**GOAL OF THE EXERCISE**:
Your copy should match the records exactly, apart from the pictures, which stay out.

*** AVAILABLE DATA Section Begins ***

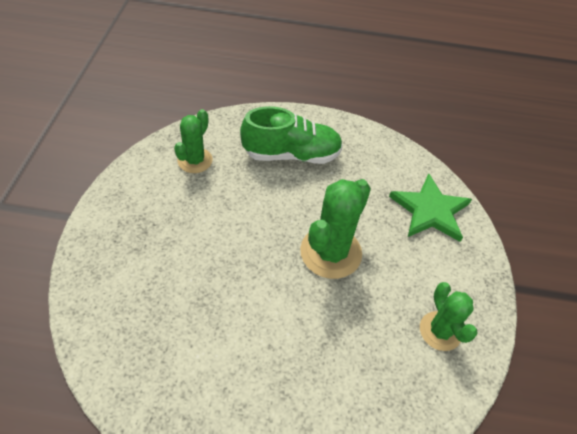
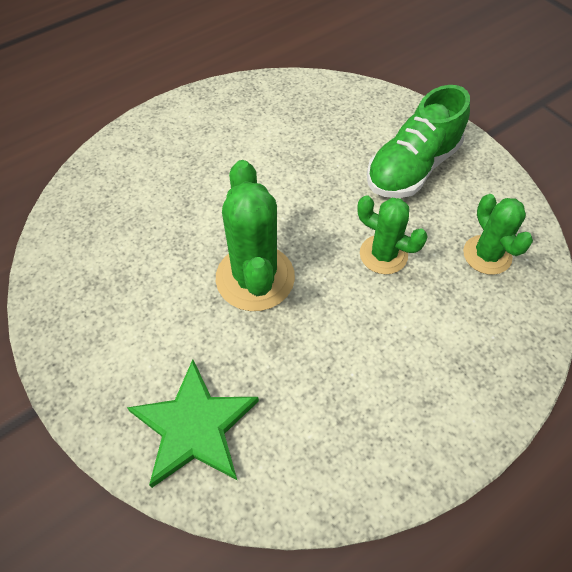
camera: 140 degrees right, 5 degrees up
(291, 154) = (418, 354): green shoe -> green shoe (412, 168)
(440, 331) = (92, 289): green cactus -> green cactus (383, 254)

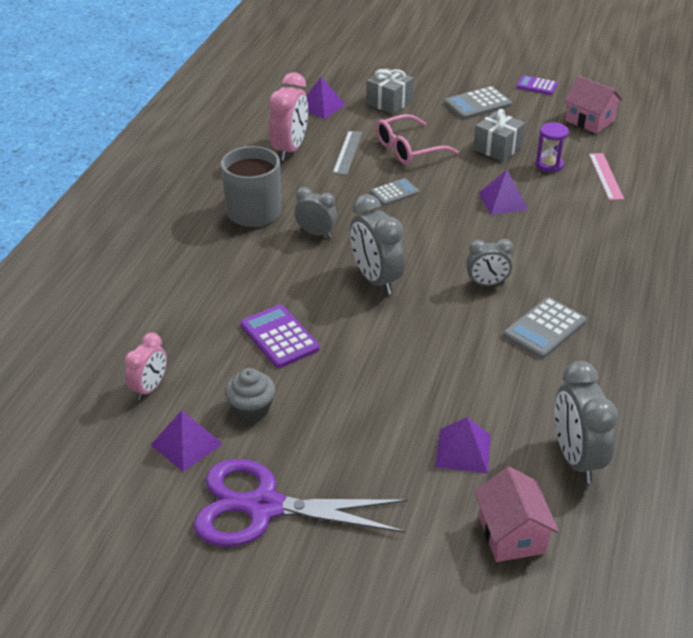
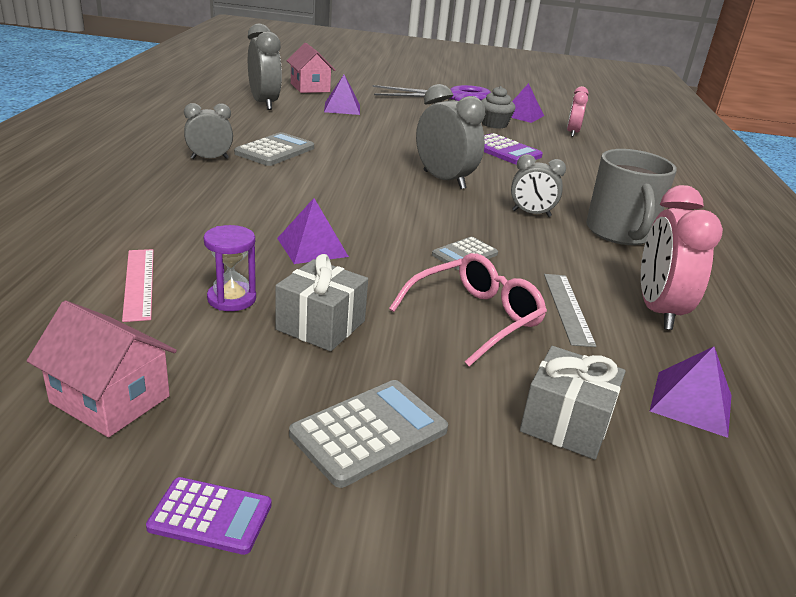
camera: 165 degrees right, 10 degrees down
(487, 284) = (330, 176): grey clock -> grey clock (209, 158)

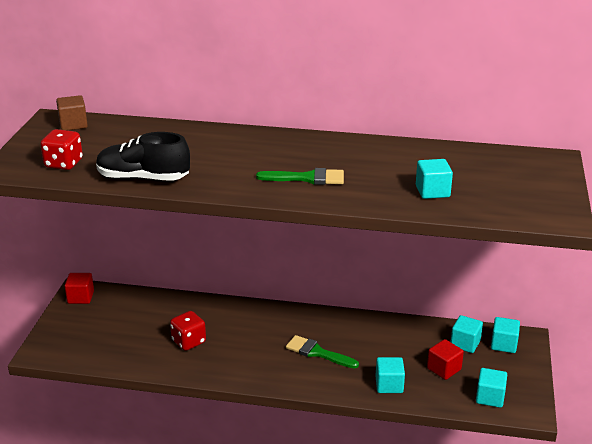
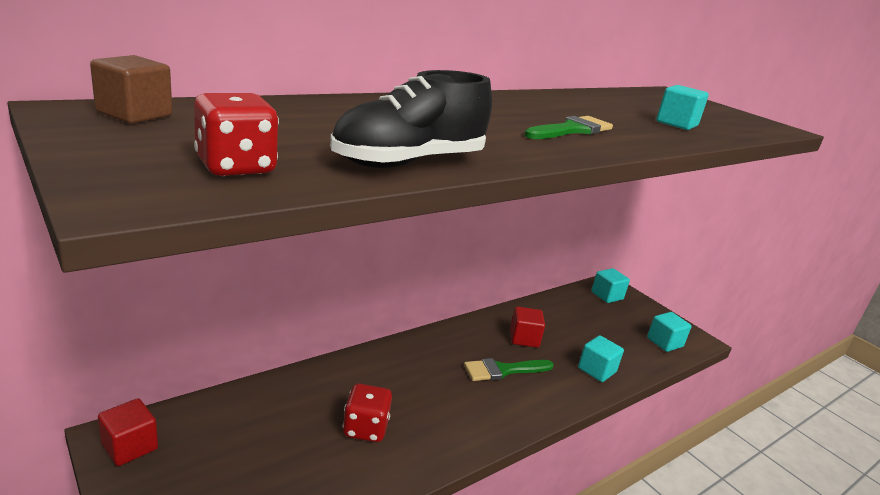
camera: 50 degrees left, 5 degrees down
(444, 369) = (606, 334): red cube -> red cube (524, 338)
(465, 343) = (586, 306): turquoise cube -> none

*** AVAILABLE DATA Section Ends ***

**OUTPUT FOR THIS EXERCISE**:
camera: 140 degrees right, 5 degrees up
(291, 154) = (418, 354): green shoe -> green shoe (412, 168)
(440, 331) = (92, 289): green cactus -> green cactus (383, 254)

camera: 165 degrees right, 10 degrees down
(487, 284) = (330, 176): grey clock -> grey clock (209, 158)

camera: 50 degrees left, 5 degrees down
(444, 369) = (606, 334): red cube -> red cube (524, 338)
(465, 343) = (586, 306): turquoise cube -> none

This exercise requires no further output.